● **EXERCISE DIRECTIONS**:
Which lines run from the one containing "toilet: (57, 112) -> (169, 112), moved" through the end of the entries? Restate them word for word, and only those.

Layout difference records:
◇ ◇ ◇ ◇ ◇

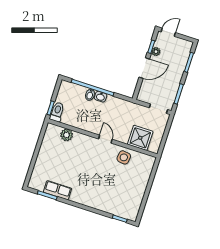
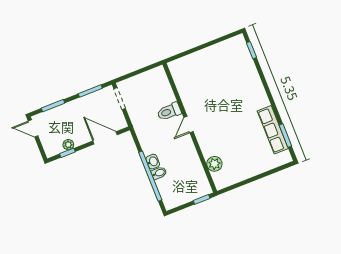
door: (168, 32) -> (33, 128), moved
door: (144, 68) -> (105, 138), moved
toilet: (57, 112) -> (169, 112), moved
shower: (140, 138) -> (161, 93), removed
side table: (124, 157) -> (191, 93), removed
row of seats: (58, 190) -> (273, 130), width x1.48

◇ ◇ ◇ ◇ ◇

● **WRITTEN ANSWER**:
toilet: (57, 112) -> (169, 112), moved
shower: (140, 138) -> (161, 93), removed
side table: (124, 157) -> (191, 93), removed
row of seats: (58, 190) -> (273, 130), width x1.48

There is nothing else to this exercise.